**WHAT THE EXERCISE ASKS**
Your task is to find every line in the records that holds the string "black" and copy it.

(Stored data)
[Start of Attachment]

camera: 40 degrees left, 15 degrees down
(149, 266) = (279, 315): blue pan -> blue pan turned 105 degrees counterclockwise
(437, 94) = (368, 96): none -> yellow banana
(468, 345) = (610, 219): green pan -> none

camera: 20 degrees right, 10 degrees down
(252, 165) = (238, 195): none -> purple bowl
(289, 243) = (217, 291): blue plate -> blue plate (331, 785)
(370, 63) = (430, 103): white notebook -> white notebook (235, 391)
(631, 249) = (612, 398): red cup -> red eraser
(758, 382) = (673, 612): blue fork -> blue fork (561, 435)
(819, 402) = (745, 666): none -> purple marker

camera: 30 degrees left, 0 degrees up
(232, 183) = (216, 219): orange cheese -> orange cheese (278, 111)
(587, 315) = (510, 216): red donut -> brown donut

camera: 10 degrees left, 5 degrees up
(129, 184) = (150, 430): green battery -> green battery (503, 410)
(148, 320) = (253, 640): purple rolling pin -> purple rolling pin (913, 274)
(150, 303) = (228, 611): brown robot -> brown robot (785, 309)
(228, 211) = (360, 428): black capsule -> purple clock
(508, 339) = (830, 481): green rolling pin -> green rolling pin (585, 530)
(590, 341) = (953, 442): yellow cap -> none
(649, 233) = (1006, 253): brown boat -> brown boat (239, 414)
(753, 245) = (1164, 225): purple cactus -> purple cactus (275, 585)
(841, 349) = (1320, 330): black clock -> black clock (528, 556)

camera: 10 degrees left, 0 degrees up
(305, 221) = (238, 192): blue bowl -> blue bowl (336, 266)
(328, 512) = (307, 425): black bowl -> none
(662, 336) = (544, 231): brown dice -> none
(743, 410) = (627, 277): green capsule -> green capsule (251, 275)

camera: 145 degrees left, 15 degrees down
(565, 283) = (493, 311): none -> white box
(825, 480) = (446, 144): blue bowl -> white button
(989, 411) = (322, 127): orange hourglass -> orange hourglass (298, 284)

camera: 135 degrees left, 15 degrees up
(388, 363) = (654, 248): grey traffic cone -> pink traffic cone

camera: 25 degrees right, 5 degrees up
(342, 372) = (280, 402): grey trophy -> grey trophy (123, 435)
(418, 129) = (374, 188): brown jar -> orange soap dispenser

[End of Attachment]

**SOLVED EXERCISE**
(228, 211) = (360, 428): black capsule -> purple clock
(841, 349) = (1320, 330): black clock -> black clock (528, 556)
(328, 512) = (307, 425): black bowl -> none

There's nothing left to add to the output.